→ **Exercise brief**: An exact copy of the entries below is the expected answer.

→ **Data shown**:
>>>>>

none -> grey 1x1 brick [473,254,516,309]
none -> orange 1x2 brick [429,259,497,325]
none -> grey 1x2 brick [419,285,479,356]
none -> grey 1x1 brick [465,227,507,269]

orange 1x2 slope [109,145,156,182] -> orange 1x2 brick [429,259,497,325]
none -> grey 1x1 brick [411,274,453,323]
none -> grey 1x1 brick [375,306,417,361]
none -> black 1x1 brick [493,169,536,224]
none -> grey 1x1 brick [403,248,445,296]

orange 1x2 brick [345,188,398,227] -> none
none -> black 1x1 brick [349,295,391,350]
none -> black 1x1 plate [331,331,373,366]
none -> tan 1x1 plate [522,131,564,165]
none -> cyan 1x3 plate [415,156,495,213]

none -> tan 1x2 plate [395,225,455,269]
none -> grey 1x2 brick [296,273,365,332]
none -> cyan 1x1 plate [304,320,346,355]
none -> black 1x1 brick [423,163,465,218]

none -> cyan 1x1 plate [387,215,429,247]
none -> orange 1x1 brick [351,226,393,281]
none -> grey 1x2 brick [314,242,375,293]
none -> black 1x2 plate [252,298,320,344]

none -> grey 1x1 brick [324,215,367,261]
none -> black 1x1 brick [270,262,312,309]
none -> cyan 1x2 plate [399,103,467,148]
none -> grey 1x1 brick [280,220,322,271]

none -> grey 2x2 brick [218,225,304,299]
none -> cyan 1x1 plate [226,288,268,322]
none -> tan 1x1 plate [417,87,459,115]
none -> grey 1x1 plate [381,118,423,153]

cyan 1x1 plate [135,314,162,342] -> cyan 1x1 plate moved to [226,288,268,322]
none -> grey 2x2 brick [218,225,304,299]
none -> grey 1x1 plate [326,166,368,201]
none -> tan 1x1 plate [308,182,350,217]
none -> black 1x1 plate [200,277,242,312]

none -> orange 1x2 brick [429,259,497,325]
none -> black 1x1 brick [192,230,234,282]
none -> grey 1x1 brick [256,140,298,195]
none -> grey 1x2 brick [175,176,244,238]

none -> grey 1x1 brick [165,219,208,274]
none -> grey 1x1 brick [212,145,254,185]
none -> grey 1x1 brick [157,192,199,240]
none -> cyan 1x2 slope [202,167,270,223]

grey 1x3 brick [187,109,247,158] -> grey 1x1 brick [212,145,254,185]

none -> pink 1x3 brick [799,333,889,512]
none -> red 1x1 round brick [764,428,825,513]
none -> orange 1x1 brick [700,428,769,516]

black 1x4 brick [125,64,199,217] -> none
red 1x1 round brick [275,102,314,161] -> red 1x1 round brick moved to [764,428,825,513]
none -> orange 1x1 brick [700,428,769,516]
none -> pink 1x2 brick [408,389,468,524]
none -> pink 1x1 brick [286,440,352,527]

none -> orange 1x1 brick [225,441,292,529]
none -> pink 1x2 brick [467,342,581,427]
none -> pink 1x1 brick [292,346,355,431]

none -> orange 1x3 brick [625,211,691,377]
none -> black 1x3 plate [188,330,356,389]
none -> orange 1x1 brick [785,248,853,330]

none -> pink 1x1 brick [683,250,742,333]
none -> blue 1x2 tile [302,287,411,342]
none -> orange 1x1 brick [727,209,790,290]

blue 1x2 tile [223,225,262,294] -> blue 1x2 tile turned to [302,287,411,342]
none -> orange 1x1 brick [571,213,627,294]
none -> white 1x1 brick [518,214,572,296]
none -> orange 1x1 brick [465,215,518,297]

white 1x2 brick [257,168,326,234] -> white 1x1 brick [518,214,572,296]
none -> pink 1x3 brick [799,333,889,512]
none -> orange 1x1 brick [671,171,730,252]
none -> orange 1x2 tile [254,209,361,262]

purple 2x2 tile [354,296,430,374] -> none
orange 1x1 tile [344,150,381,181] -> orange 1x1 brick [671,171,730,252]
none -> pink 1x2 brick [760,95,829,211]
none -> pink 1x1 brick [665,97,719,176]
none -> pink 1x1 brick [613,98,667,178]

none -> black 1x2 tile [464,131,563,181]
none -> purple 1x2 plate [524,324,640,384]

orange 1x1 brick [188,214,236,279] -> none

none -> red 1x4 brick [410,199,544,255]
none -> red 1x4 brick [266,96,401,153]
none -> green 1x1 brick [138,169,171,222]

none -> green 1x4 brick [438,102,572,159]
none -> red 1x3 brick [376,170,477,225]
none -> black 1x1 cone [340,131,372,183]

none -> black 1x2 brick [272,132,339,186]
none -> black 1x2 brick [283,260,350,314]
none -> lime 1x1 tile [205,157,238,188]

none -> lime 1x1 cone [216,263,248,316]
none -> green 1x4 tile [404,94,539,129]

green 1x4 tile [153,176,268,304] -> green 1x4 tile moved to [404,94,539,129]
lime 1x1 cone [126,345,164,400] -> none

<<<<<

→ **Exercise output**:
none -> grey 1x1 brick [473,254,516,309]
none -> orange 1x2 brick [429,259,497,325]
none -> grey 1x2 brick [419,285,479,356]
none -> grey 1x1 brick [465,227,507,269]

orange 1x2 slope [109,145,156,182] -> orange 1x2 brick [429,259,497,325]
none -> grey 1x1 brick [411,274,453,323]
none -> grey 1x1 brick [375,306,417,361]
none -> black 1x1 brick [493,169,536,224]
none -> grey 1x1 brick [403,248,445,296]

orange 1x2 brick [345,188,398,227] -> none
none -> black 1x1 brick [349,295,391,350]
none -> black 1x1 plate [331,331,373,366]
none -> tan 1x1 plate [522,131,564,165]
none -> cyan 1x3 plate [415,156,495,213]

none -> tan 1x2 plate [395,225,455,269]
none -> grey 1x2 brick [296,273,365,332]
none -> cyan 1x1 plate [304,320,346,355]
none -> black 1x1 brick [423,163,465,218]

none -> cyan 1x1 plate [387,215,429,247]
none -> orange 1x1 brick [351,226,393,281]
none -> grey 1x2 brick [314,242,375,293]
none -> black 1x2 plate [252,298,320,344]

none -> grey 1x1 brick [324,215,367,261]
none -> black 1x1 brick [270,262,312,309]
none -> cyan 1x2 plate [399,103,467,148]
none -> grey 1x1 brick [280,220,322,271]

none -> grey 2x2 brick [218,225,304,299]
none -> cyan 1x1 plate [226,288,268,322]
none -> tan 1x1 plate [417,87,459,115]
none -> grey 1x1 plate [381,118,423,153]

cyan 1x1 plate [135,314,162,342] -> cyan 1x1 plate moved to [226,288,268,322]
none -> grey 2x2 brick [218,225,304,299]
none -> grey 1x1 plate [326,166,368,201]
none -> tan 1x1 plate [308,182,350,217]
none -> black 1x1 plate [200,277,242,312]

none -> orange 1x2 brick [429,259,497,325]
none -> black 1x1 brick [192,230,234,282]
none -> grey 1x1 brick [256,140,298,195]
none -> grey 1x2 brick [175,176,244,238]

none -> grey 1x1 brick [165,219,208,274]
none -> grey 1x1 brick [212,145,254,185]
none -> grey 1x1 brick [157,192,199,240]
none -> cyan 1x2 slope [202,167,270,223]

grey 1x3 brick [187,109,247,158] -> grey 1x1 brick [212,145,254,185]

none -> pink 1x3 brick [799,333,889,512]
none -> red 1x1 round brick [764,428,825,513]
none -> orange 1x1 brick [700,428,769,516]

black 1x4 brick [125,64,199,217] -> none
red 1x1 round brick [275,102,314,161] -> red 1x1 round brick moved to [764,428,825,513]
none -> orange 1x1 brick [700,428,769,516]
none -> pink 1x2 brick [408,389,468,524]
none -> pink 1x1 brick [286,440,352,527]

none -> orange 1x1 brick [225,441,292,529]
none -> pink 1x2 brick [467,342,581,427]
none -> pink 1x1 brick [292,346,355,431]

none -> orange 1x3 brick [625,211,691,377]
none -> black 1x3 plate [188,330,356,389]
none -> orange 1x1 brick [785,248,853,330]

none -> pink 1x1 brick [683,250,742,333]
none -> blue 1x2 tile [302,287,411,342]
none -> orange 1x1 brick [727,209,790,290]

blue 1x2 tile [223,225,262,294] -> blue 1x2 tile turned to [302,287,411,342]
none -> orange 1x1 brick [571,213,627,294]
none -> white 1x1 brick [518,214,572,296]
none -> orange 1x1 brick [465,215,518,297]

white 1x2 brick [257,168,326,234] -> white 1x1 brick [518,214,572,296]
none -> pink 1x3 brick [799,333,889,512]
none -> orange 1x1 brick [671,171,730,252]
none -> orange 1x2 tile [254,209,361,262]

purple 2x2 tile [354,296,430,374] -> none
orange 1x1 tile [344,150,381,181] -> orange 1x1 brick [671,171,730,252]
none -> pink 1x2 brick [760,95,829,211]
none -> pink 1x1 brick [665,97,719,176]
none -> pink 1x1 brick [613,98,667,178]

none -> black 1x2 tile [464,131,563,181]
none -> purple 1x2 plate [524,324,640,384]

orange 1x1 brick [188,214,236,279] -> none

none -> red 1x4 brick [410,199,544,255]
none -> red 1x4 brick [266,96,401,153]
none -> green 1x1 brick [138,169,171,222]

none -> green 1x4 brick [438,102,572,159]
none -> red 1x3 brick [376,170,477,225]
none -> black 1x1 cone [340,131,372,183]

none -> black 1x2 brick [272,132,339,186]
none -> black 1x2 brick [283,260,350,314]
none -> lime 1x1 tile [205,157,238,188]

none -> lime 1x1 cone [216,263,248,316]
none -> green 1x4 tile [404,94,539,129]

green 1x4 tile [153,176,268,304] -> green 1x4 tile moved to [404,94,539,129]
lime 1x1 cone [126,345,164,400] -> none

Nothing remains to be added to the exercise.